* **WHAT TO WORK ON**
Through the line that contains "D2: LED (A NET12, K", return the data below exactly, starting at its first line; leave the rest out.

THE DATA section start

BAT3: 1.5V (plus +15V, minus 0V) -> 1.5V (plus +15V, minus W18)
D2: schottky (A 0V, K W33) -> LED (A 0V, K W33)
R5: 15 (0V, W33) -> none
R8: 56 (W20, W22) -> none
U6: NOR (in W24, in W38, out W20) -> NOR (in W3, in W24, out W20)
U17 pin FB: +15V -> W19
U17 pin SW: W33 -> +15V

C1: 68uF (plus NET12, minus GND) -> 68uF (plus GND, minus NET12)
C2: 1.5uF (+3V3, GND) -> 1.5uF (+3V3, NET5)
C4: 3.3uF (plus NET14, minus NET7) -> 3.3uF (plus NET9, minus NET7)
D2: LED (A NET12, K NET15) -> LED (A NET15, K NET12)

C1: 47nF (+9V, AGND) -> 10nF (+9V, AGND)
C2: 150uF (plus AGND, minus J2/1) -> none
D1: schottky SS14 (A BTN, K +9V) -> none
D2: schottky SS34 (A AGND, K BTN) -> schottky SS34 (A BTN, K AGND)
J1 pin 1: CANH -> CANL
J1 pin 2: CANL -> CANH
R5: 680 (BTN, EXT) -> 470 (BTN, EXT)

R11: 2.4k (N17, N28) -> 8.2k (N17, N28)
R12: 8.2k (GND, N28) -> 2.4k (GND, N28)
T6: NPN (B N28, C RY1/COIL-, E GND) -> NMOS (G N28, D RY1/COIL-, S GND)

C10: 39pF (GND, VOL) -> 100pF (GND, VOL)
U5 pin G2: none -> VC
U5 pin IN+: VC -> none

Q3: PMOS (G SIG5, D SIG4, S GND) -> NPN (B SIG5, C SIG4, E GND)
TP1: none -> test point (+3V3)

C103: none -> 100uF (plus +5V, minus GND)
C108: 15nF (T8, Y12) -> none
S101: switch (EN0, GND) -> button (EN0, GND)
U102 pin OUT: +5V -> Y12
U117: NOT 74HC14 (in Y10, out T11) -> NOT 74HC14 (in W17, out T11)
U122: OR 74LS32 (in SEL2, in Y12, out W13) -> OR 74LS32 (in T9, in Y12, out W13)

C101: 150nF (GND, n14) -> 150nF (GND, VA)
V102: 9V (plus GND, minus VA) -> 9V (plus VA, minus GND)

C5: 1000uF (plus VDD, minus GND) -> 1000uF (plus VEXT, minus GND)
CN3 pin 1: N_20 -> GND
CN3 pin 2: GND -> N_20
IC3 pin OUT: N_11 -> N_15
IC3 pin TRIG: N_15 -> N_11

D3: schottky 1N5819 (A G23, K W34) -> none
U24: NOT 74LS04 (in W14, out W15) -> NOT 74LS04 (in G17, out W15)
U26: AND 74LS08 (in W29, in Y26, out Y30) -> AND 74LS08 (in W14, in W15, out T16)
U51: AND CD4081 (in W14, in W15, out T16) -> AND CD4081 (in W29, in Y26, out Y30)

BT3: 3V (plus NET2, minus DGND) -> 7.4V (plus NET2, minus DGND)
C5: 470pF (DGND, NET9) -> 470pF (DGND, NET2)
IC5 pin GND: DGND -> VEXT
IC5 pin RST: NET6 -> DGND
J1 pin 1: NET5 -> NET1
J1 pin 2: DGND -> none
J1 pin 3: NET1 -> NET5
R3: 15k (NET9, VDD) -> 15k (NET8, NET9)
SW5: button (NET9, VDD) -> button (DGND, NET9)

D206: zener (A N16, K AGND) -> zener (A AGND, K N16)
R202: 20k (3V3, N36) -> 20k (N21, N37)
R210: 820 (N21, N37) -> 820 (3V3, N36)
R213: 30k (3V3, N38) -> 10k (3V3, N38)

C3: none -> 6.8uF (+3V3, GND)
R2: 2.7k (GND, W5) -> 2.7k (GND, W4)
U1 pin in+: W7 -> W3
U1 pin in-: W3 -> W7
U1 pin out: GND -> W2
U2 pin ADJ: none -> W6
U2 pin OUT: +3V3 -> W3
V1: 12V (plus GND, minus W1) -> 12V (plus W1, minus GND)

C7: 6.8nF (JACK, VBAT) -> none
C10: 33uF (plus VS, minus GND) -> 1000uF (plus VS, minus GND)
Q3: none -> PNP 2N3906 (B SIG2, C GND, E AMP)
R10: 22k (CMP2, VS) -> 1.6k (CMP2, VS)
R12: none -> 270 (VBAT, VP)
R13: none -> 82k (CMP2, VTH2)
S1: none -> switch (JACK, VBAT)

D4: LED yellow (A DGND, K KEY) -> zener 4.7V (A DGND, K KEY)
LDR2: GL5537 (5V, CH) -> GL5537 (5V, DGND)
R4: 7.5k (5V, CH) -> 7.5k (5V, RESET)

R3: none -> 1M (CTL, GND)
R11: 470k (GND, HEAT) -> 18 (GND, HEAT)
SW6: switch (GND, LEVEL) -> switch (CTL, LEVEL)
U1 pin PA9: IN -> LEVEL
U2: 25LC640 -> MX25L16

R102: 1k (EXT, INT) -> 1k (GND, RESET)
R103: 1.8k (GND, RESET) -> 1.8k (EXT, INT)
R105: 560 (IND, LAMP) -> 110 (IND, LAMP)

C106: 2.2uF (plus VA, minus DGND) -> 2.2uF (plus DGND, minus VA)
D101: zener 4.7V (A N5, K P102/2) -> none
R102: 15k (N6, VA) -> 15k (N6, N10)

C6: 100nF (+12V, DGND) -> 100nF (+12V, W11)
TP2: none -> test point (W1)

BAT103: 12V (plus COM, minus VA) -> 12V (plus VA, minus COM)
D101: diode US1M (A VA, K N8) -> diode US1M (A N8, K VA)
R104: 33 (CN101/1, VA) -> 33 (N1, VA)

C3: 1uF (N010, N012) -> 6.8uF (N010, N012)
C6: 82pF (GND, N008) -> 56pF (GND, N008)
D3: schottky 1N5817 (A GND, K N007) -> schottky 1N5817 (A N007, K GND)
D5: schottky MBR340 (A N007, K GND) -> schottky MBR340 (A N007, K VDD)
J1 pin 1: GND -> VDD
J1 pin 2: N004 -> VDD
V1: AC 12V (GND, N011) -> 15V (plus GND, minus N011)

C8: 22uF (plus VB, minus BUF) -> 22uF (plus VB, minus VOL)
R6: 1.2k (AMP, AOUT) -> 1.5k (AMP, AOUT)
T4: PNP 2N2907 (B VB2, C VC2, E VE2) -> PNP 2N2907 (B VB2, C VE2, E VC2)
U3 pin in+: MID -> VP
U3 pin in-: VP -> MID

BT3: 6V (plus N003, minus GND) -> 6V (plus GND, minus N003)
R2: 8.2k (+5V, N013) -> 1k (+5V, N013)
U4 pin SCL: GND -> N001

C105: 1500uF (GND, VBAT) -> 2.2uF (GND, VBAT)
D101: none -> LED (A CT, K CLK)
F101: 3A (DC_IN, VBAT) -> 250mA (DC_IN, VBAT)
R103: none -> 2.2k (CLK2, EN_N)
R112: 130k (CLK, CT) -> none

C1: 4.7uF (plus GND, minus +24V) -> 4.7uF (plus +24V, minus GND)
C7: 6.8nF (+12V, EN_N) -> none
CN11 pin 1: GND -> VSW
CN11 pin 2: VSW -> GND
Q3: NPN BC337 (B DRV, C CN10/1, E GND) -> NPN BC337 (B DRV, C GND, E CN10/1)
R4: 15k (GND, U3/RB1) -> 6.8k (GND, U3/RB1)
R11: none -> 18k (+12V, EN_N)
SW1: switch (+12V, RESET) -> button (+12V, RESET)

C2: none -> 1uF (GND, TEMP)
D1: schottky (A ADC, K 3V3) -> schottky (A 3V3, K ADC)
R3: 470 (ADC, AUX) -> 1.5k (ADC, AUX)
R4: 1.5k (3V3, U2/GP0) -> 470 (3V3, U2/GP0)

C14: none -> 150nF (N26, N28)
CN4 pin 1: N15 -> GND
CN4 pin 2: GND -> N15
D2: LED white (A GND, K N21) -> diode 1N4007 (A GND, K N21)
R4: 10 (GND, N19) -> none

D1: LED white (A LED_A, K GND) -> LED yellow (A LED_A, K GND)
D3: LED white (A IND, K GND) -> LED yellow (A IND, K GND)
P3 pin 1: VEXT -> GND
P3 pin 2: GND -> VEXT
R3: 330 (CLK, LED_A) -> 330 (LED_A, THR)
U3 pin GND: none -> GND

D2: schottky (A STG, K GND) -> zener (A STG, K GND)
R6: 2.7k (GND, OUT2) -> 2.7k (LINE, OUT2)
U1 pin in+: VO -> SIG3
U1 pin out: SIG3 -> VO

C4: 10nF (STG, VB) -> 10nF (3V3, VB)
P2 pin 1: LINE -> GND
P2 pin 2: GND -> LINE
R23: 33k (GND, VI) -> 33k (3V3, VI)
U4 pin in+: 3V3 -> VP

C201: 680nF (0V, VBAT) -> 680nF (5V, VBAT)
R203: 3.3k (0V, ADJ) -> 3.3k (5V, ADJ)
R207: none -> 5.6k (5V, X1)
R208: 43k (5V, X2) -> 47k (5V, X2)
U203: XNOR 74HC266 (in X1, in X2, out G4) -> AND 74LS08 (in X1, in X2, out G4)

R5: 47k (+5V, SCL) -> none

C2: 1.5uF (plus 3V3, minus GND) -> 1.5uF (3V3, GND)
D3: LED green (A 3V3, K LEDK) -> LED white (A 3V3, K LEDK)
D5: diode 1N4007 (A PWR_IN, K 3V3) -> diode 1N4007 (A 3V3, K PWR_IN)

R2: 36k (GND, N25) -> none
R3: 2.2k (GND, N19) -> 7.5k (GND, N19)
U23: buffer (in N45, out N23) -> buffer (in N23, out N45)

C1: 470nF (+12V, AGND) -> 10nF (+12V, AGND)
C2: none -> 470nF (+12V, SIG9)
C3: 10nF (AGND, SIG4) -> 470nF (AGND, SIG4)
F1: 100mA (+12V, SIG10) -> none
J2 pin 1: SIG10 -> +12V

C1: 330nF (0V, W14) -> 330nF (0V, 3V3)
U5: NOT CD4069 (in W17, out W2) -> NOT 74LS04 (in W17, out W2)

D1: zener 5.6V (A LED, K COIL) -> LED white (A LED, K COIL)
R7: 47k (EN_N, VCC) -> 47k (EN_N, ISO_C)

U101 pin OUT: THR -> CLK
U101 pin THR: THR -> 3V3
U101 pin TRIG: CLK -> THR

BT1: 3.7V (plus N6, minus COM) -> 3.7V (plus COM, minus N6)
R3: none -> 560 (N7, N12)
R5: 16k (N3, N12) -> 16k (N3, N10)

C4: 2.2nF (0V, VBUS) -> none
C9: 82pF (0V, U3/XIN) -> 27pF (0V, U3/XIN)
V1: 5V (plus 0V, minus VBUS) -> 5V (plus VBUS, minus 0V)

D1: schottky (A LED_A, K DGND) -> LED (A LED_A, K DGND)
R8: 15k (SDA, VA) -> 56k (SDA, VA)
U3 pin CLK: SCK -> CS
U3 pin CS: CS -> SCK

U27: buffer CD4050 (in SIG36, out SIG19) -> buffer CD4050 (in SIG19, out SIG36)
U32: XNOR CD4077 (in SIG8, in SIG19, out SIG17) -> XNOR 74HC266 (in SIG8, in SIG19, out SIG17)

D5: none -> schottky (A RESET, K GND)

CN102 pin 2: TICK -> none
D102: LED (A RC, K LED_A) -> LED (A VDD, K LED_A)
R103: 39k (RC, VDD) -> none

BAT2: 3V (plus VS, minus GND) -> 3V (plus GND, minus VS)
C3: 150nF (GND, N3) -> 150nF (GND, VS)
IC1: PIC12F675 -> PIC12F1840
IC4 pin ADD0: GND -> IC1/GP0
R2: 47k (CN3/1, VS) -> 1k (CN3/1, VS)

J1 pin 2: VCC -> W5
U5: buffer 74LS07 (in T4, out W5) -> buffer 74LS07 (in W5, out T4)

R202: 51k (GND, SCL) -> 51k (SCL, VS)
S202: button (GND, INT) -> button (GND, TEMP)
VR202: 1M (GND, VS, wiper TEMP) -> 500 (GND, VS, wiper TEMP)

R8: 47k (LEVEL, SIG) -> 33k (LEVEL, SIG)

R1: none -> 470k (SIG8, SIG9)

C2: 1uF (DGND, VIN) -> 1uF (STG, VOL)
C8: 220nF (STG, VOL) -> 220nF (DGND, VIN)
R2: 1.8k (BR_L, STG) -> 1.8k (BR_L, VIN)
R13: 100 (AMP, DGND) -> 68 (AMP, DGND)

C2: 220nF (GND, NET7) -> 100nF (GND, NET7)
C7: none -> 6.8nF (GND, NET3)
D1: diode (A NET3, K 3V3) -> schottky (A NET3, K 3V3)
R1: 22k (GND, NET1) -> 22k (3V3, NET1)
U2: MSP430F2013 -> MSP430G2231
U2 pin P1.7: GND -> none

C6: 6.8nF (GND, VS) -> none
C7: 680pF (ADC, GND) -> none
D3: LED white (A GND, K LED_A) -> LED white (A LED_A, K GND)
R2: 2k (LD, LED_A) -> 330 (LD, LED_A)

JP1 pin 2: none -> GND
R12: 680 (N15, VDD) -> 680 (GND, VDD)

THE DATA section end

* **OUTPUT BELOW**
BAT3: 1.5V (plus +15V, minus 0V) -> 1.5V (plus +15V, minus W18)
D2: schottky (A 0V, K W33) -> LED (A 0V, K W33)
R5: 15 (0V, W33) -> none
R8: 56 (W20, W22) -> none
U6: NOR (in W24, in W38, out W20) -> NOR (in W3, in W24, out W20)
U17 pin FB: +15V -> W19
U17 pin SW: W33 -> +15V

C1: 68uF (plus NET12, minus GND) -> 68uF (plus GND, minus NET12)
C2: 1.5uF (+3V3, GND) -> 1.5uF (+3V3, NET5)
C4: 3.3uF (plus NET14, minus NET7) -> 3.3uF (plus NET9, minus NET7)
D2: LED (A NET12, K NET15) -> LED (A NET15, K NET12)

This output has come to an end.